Problem to solve » In the copy, include every entry exactly but none of its images.

##### Provided data #####

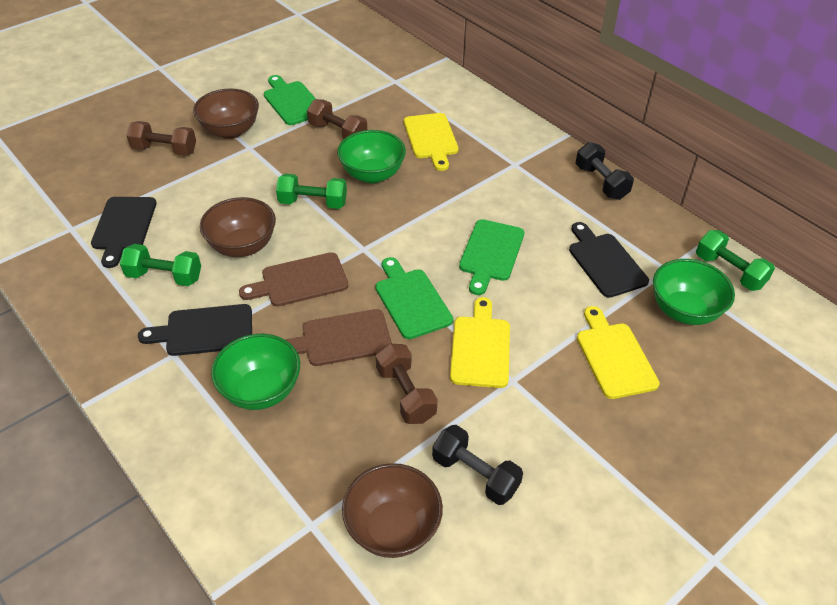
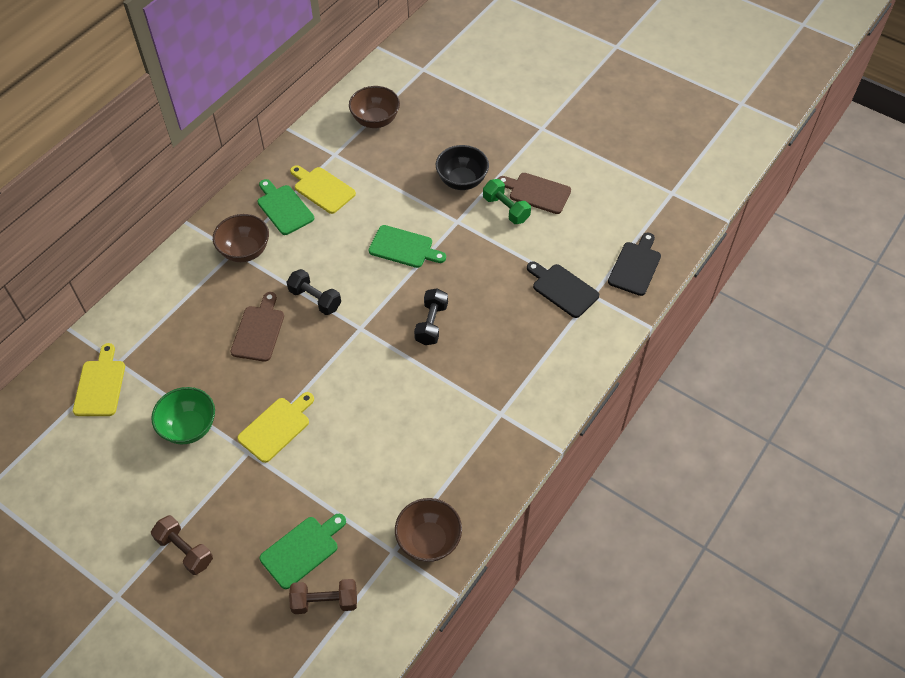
black bowl: 0 -> 1
black cutting board: 3 -> 2
brown dumbbell: 3 -> 2
green bowl: 3 -> 1
green dumbbell: 3 -> 1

#####

Completed exercise »
black bowl: 0 -> 1
black cutting board: 3 -> 2
brown dumbbell: 3 -> 2
green bowl: 3 -> 1
green dumbbell: 3 -> 1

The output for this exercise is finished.